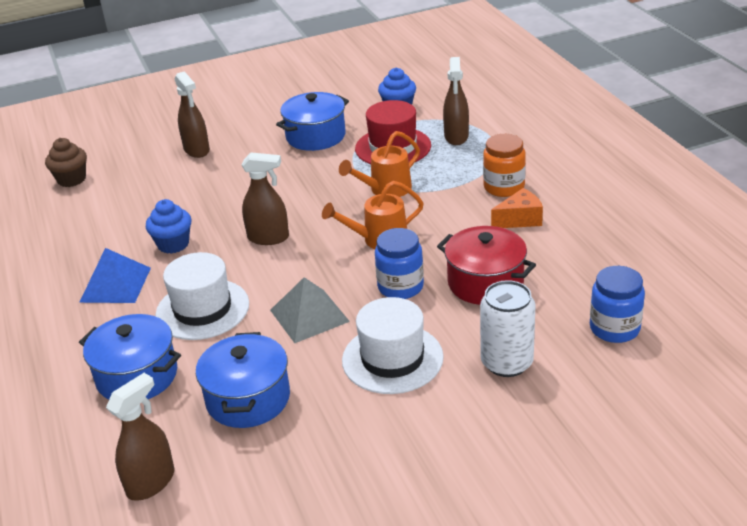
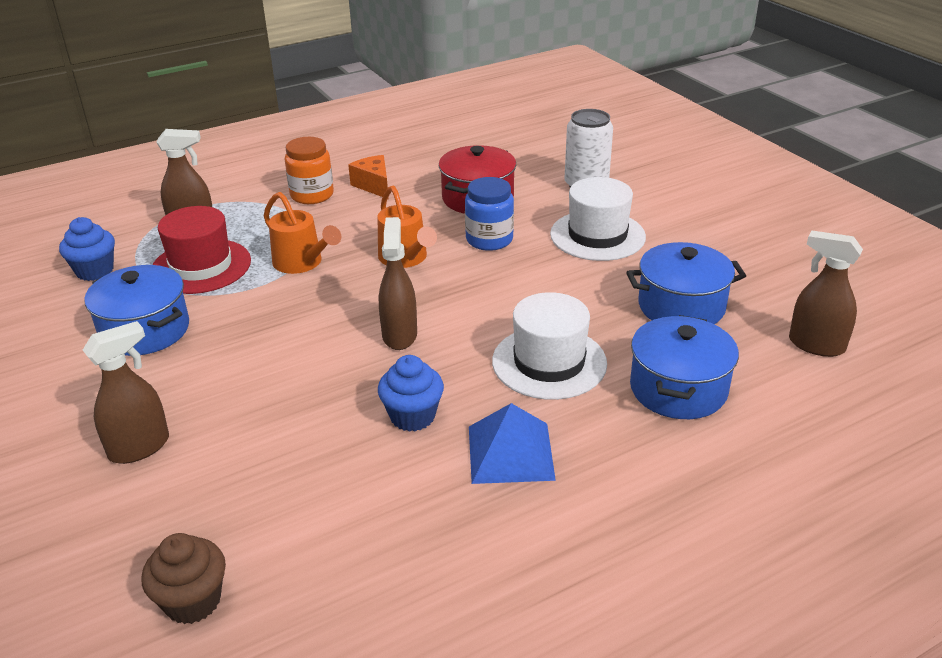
camera: 100 degrees left, 0 degrees up
grey pyramid [270,277,350,343] -> none
blue jar [590,266,645,343] -> none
________________________
From the line that contains "grey pyramid [270,277,350,343] -> none" to the last line of the material above, repeat every line exactly, keeping both the first and the last.

_Written solution_
grey pyramid [270,277,350,343] -> none
blue jar [590,266,645,343] -> none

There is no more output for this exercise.